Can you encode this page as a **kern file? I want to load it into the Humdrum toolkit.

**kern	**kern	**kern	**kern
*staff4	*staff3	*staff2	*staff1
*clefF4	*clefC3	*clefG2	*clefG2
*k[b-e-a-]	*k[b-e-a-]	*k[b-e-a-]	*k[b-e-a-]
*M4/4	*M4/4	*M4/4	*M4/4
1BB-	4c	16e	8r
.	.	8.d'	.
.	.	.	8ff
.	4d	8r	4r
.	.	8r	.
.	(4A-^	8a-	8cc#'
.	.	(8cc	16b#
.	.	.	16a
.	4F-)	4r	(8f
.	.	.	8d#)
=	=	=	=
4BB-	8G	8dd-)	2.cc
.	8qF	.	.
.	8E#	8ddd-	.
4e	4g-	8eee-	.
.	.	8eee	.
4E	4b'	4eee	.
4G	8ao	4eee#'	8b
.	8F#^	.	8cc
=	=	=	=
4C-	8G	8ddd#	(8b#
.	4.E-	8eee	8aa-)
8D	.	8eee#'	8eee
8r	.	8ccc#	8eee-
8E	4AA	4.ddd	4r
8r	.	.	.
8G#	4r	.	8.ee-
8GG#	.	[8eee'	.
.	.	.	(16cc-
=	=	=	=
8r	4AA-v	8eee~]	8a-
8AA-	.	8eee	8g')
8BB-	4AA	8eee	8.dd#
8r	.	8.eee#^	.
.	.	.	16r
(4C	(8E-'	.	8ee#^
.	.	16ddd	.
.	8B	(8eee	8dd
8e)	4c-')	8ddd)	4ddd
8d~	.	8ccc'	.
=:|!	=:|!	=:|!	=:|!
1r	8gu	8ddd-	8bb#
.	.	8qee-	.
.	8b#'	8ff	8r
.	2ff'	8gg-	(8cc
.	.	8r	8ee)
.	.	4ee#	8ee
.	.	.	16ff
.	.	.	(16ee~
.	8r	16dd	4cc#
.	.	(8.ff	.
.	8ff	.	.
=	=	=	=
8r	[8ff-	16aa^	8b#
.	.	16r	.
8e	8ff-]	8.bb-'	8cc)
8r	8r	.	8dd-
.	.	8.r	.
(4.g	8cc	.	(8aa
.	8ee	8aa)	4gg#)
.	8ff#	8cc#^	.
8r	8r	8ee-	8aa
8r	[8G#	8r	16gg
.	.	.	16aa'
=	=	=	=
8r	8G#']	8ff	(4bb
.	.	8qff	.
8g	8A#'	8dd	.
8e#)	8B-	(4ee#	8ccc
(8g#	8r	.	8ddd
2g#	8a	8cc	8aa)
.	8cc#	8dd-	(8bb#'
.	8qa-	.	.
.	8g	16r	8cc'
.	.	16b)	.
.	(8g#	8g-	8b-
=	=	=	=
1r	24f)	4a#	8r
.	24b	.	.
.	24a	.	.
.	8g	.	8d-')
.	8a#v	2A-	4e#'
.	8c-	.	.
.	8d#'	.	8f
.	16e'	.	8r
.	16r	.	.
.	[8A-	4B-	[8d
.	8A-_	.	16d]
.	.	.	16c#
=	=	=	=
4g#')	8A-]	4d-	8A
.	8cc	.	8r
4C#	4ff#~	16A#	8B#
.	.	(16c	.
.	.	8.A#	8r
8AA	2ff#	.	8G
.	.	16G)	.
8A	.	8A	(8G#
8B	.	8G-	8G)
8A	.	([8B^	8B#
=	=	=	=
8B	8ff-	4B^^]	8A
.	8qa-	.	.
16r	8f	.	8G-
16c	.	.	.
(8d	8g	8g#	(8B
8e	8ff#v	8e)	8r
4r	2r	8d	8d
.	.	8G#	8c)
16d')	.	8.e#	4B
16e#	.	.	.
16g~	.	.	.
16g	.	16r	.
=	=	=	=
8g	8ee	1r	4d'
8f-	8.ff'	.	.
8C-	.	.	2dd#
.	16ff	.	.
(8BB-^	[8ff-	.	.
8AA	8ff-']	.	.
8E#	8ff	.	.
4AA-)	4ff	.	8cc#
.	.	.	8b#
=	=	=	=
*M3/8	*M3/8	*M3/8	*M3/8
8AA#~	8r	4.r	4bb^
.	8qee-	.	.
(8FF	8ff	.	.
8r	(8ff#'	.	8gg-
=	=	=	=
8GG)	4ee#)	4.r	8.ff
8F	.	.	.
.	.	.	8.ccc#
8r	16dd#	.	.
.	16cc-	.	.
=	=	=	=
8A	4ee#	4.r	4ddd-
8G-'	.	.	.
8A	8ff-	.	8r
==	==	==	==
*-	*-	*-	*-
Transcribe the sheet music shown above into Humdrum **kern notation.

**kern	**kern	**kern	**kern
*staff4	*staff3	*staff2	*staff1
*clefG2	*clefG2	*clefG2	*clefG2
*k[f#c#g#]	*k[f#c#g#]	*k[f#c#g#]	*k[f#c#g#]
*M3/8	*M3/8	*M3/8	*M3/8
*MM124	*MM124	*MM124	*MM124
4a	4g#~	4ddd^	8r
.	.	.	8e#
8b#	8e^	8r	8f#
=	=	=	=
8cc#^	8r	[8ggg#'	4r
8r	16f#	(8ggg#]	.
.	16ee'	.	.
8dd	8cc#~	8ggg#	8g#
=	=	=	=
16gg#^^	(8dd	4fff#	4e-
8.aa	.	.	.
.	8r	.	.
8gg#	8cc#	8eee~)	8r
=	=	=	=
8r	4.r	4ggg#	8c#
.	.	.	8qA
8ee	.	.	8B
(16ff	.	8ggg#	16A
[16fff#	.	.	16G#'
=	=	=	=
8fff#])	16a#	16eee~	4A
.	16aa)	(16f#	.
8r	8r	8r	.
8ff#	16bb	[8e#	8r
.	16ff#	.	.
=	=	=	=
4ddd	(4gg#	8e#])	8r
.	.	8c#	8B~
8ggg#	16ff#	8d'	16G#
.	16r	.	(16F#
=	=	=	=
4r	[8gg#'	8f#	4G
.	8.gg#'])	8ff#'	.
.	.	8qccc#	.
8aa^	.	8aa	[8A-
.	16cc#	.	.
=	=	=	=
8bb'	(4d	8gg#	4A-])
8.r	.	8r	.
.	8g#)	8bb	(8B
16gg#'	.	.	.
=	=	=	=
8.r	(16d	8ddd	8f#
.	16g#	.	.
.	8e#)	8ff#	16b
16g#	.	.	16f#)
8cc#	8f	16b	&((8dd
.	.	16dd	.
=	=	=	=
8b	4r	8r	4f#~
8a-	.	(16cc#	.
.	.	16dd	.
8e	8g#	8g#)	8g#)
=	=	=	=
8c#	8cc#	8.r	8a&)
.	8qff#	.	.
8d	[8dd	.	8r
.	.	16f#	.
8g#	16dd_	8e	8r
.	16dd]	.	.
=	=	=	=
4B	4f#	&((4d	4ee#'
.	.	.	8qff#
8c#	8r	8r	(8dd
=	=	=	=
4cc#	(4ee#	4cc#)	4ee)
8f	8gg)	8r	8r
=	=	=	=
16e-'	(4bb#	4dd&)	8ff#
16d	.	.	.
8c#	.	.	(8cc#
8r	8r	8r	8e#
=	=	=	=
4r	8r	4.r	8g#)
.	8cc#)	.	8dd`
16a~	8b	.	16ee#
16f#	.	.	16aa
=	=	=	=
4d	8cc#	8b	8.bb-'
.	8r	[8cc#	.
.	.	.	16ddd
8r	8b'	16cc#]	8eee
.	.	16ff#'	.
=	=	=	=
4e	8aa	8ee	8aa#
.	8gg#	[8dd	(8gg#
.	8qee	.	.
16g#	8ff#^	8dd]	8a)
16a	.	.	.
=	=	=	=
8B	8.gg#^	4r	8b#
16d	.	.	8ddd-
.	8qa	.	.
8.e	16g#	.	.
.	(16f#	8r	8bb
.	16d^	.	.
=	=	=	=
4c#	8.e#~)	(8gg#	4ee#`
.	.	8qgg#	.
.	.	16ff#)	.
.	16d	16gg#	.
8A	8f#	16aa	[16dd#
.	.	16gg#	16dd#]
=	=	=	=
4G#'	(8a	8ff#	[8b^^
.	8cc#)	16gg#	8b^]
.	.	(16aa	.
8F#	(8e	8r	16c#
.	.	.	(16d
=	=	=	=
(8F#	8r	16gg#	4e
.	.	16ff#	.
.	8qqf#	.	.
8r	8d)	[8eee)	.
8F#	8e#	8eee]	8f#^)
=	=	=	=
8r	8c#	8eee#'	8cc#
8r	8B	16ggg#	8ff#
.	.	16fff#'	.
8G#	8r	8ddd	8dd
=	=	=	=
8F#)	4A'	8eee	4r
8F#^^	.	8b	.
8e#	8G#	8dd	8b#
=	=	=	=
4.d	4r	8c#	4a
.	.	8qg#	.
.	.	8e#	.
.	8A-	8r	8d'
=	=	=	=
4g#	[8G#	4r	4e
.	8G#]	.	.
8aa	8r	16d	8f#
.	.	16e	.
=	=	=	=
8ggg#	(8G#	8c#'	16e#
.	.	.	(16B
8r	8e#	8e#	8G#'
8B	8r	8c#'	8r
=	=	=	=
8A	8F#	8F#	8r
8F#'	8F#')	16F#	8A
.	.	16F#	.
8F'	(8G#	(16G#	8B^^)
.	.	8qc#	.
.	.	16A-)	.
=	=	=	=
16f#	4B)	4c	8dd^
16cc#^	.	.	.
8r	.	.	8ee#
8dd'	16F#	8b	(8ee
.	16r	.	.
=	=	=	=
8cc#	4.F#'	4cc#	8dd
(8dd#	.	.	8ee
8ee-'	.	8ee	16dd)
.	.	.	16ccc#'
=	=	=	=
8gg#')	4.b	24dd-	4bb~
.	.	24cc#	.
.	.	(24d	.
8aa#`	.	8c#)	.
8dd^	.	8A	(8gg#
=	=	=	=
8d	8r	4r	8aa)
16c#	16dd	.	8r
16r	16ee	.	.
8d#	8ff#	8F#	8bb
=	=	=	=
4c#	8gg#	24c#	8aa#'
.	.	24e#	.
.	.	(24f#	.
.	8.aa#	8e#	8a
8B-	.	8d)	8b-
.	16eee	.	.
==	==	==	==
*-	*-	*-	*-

▶ **Exercise aim**
Find every line in the records that contains the word "Humdrum", treating uppercase and lowercase letters as different, and copy each of those lines.

▶ **The output**
Can you encode this page as a **kern file? I want to load it into the Humdrum toolkit.
Transcribe the sheet music shown above into Humdrum **kern notation.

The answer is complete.